#### How to complete this task:
An exact copy of the data is needed, one that excludes all pictures.

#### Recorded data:
* * *

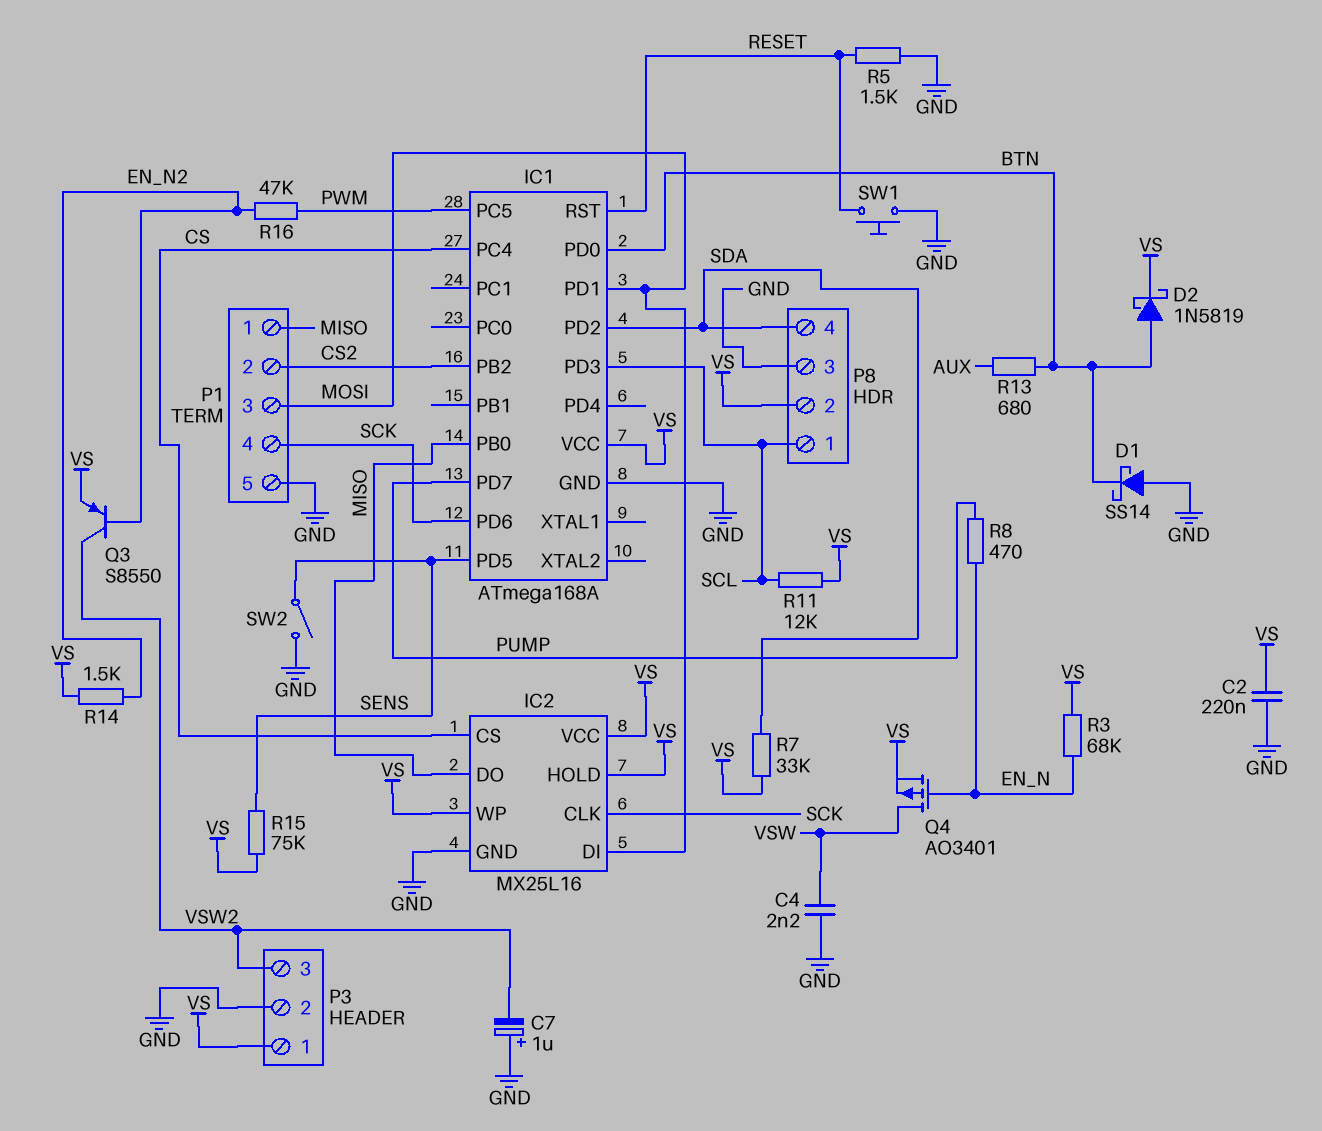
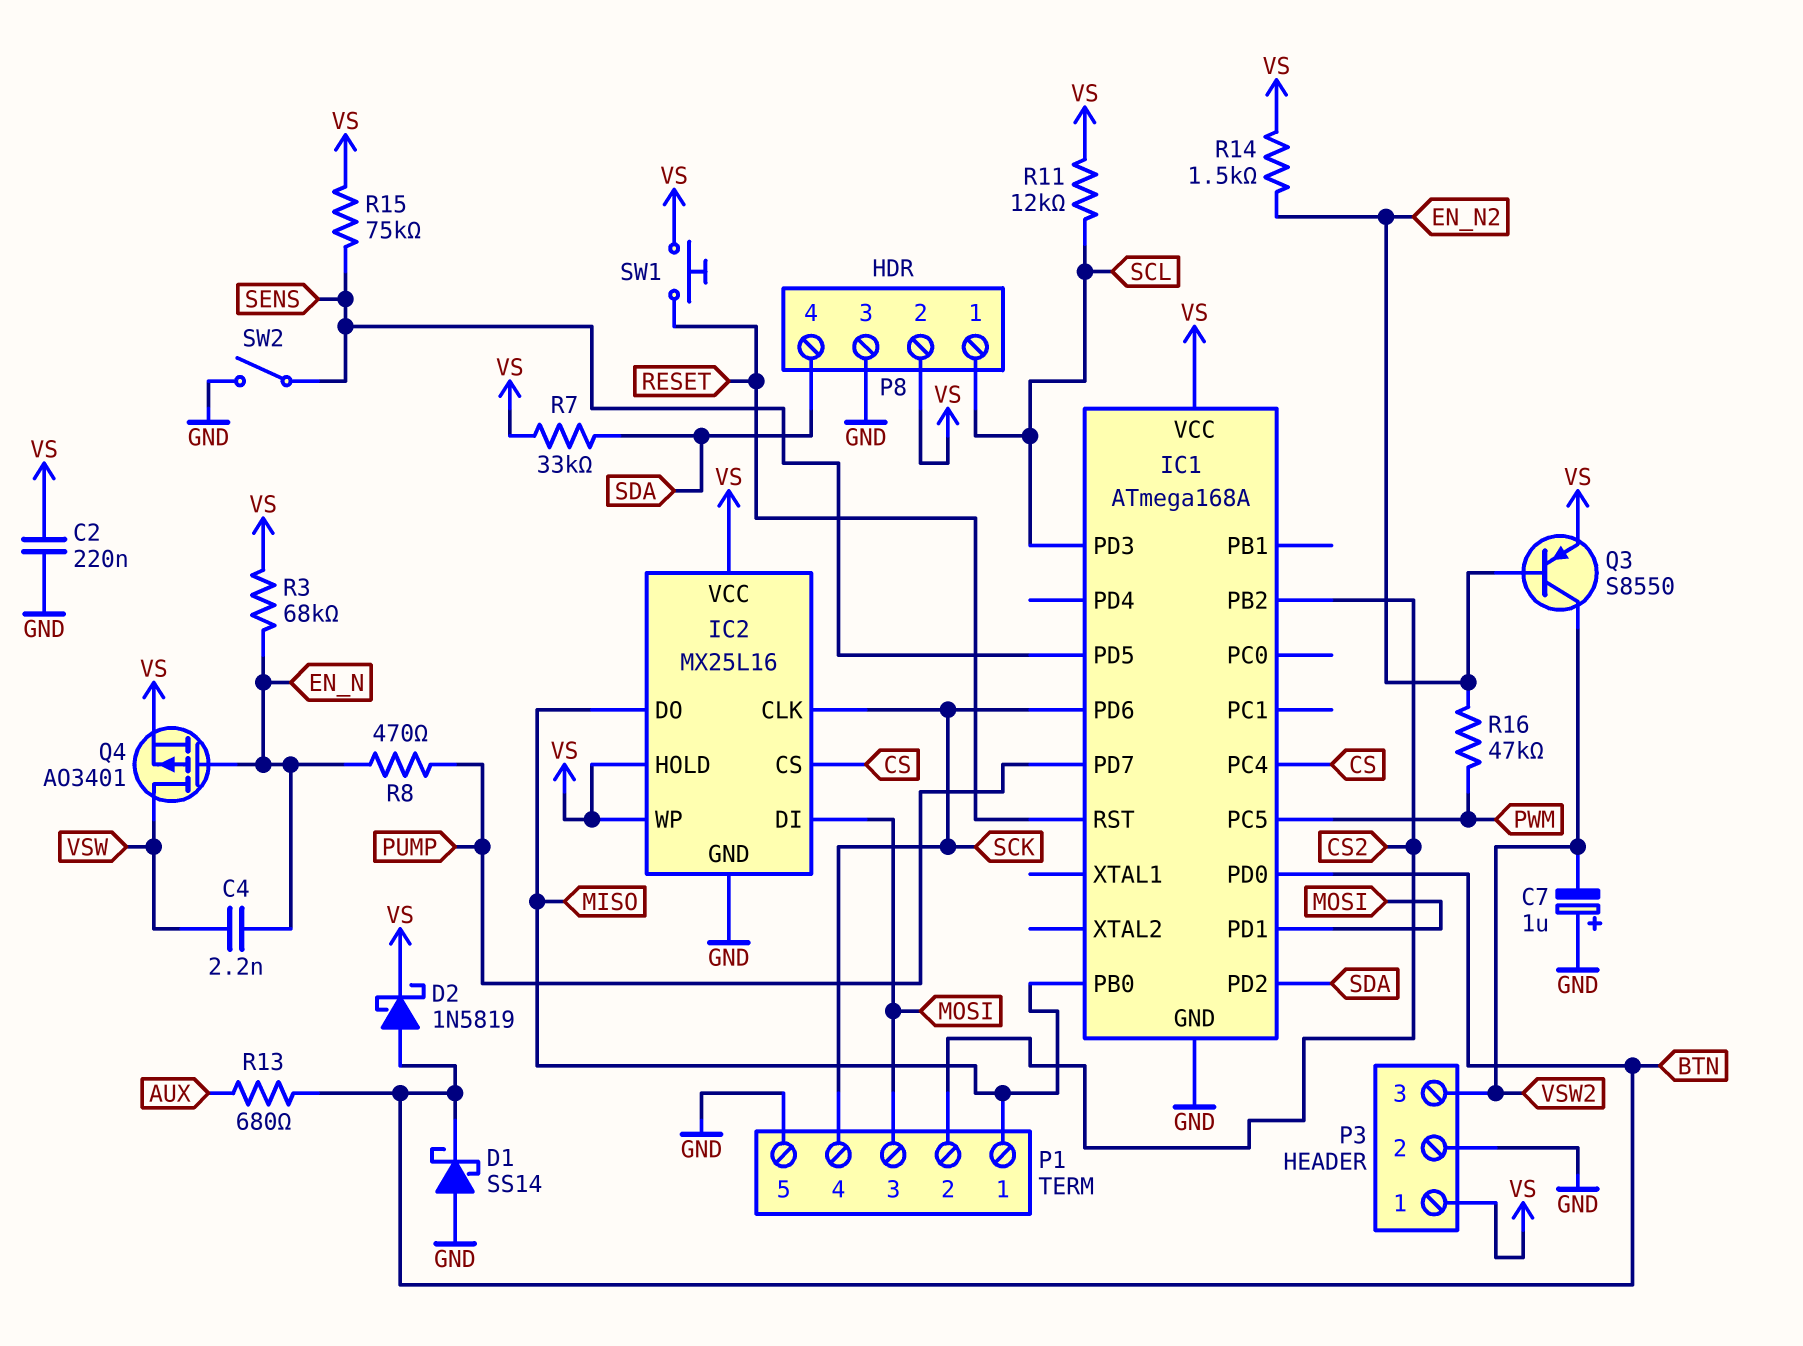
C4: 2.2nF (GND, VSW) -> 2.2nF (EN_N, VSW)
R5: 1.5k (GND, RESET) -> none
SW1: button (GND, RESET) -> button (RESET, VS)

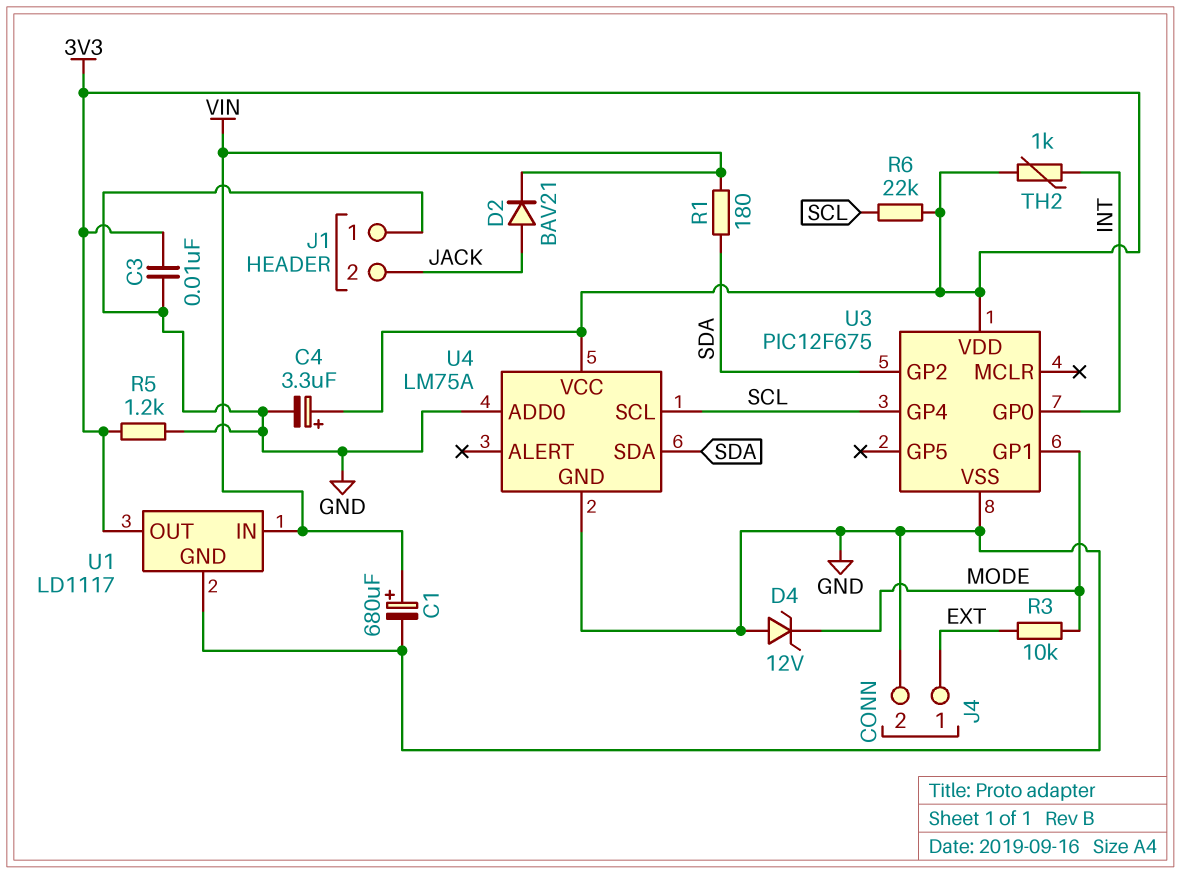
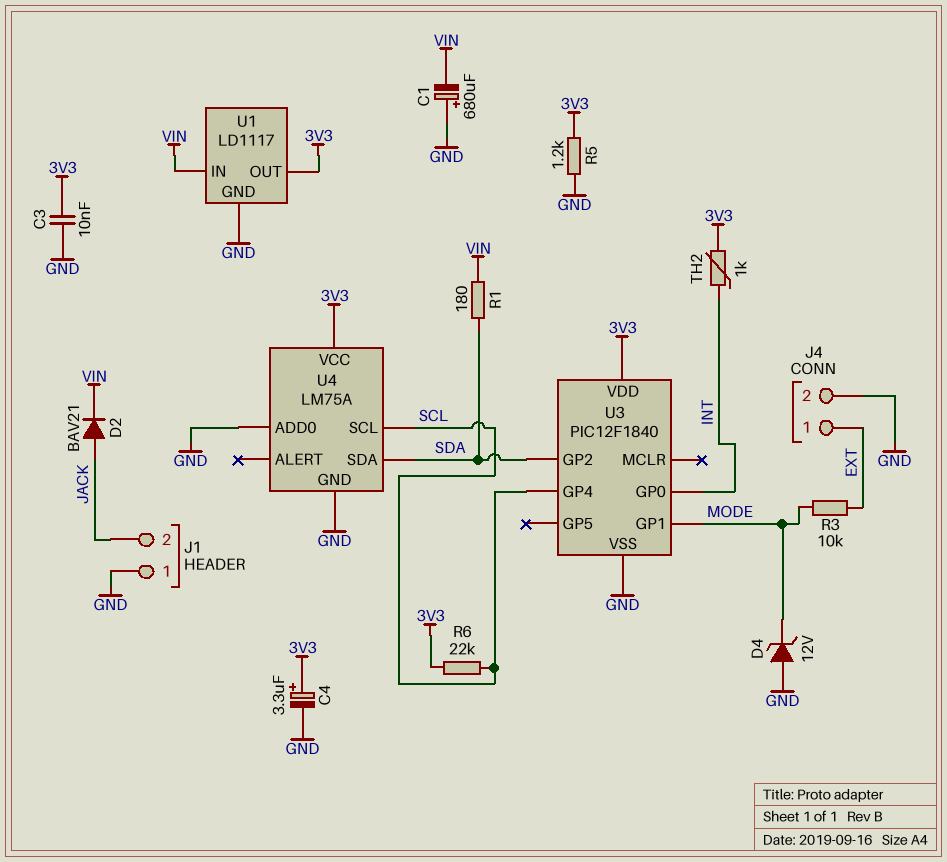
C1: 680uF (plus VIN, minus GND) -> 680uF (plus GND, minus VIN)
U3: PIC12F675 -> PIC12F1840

* * *

#### Answer space:
C4: 2.2nF (GND, VSW) -> 2.2nF (EN_N, VSW)
R5: 1.5k (GND, RESET) -> none
SW1: button (GND, RESET) -> button (RESET, VS)

C1: 680uF (plus VIN, minus GND) -> 680uF (plus GND, minus VIN)
U3: PIC12F675 -> PIC12F1840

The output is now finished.